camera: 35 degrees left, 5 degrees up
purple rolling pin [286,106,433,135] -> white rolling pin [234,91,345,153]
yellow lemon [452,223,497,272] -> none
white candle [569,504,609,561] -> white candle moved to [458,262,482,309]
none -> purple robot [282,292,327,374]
* * *
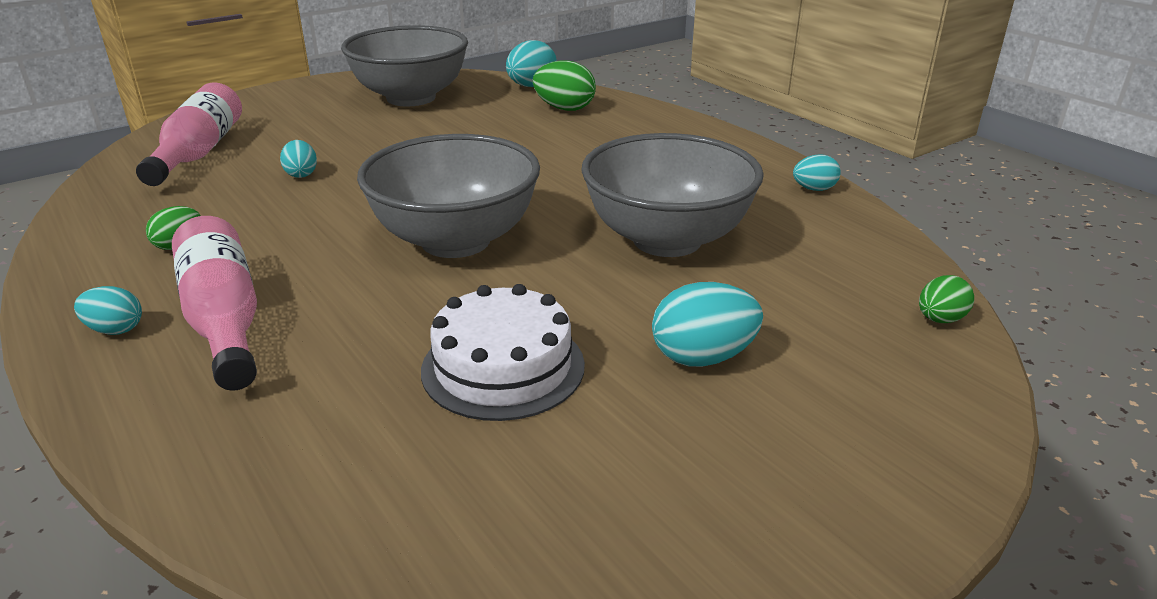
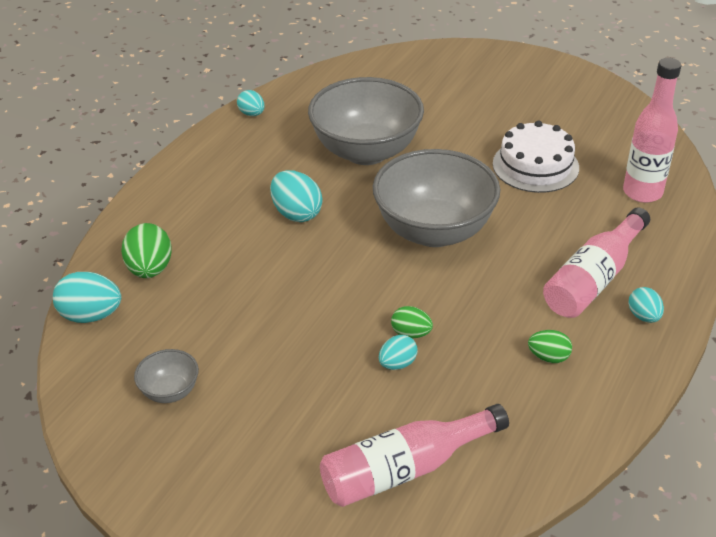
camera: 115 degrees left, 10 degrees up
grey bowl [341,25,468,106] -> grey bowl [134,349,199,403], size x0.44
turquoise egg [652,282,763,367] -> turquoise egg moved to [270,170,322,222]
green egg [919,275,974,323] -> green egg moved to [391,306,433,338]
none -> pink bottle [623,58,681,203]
* * *
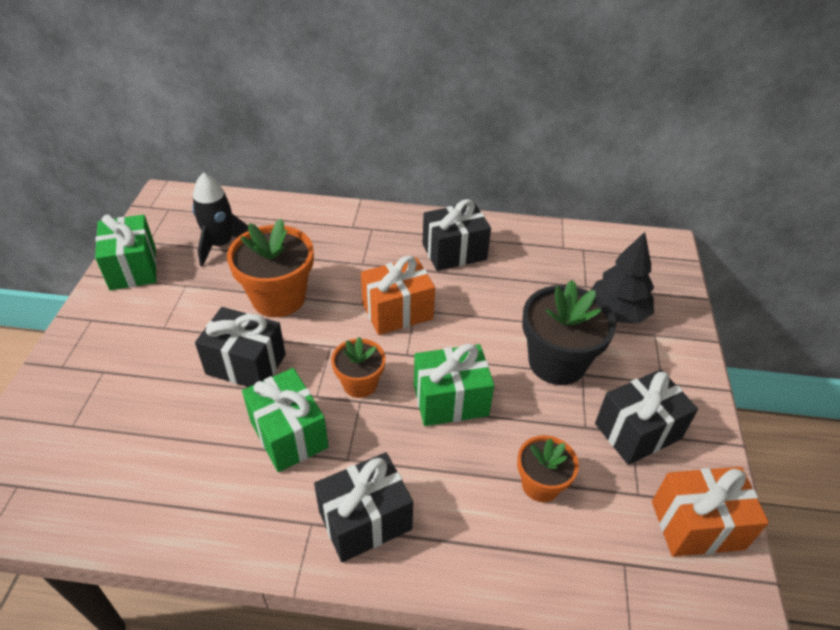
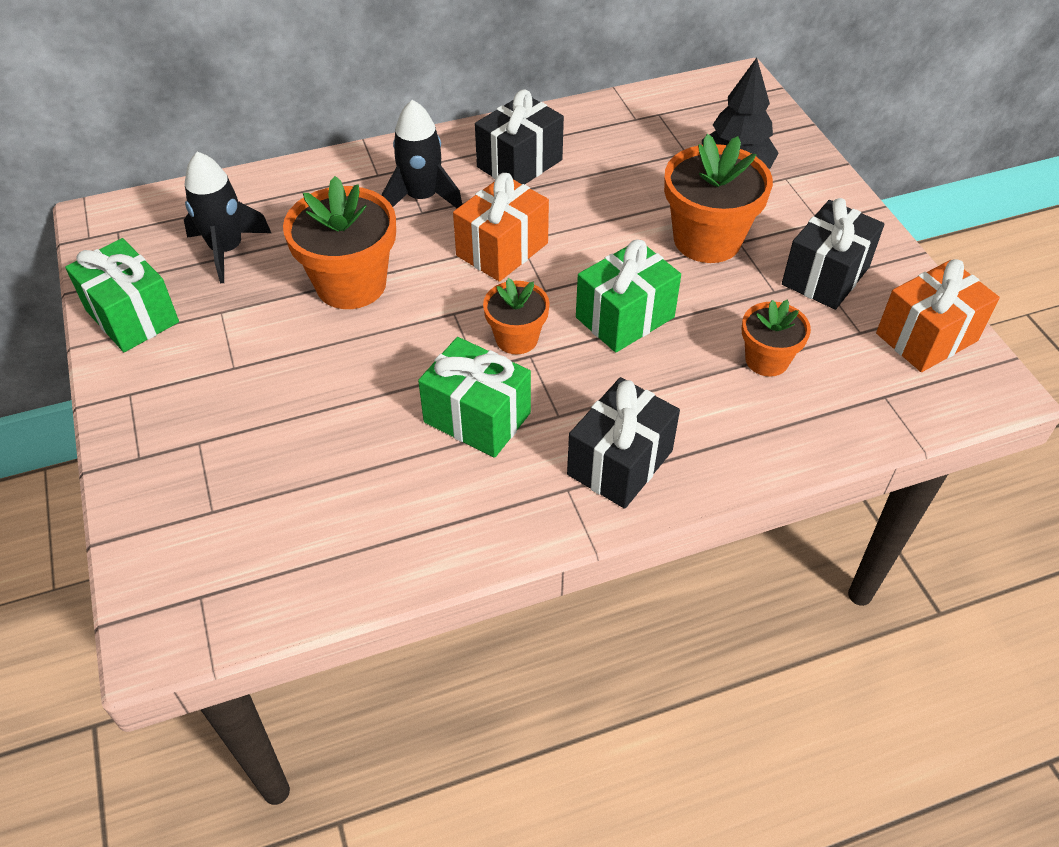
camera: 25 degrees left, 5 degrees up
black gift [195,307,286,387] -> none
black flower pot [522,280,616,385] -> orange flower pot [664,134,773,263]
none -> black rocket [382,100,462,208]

● About this task
Retype exactly, and only, the lines above from the one where "camera: 25 degrees left, 5 degrees up" occurs up to and including the one where "none -> black rocket [382,100,462,208]" occurs.

● Completed exercise
camera: 25 degrees left, 5 degrees up
black gift [195,307,286,387] -> none
black flower pot [522,280,616,385] -> orange flower pot [664,134,773,263]
none -> black rocket [382,100,462,208]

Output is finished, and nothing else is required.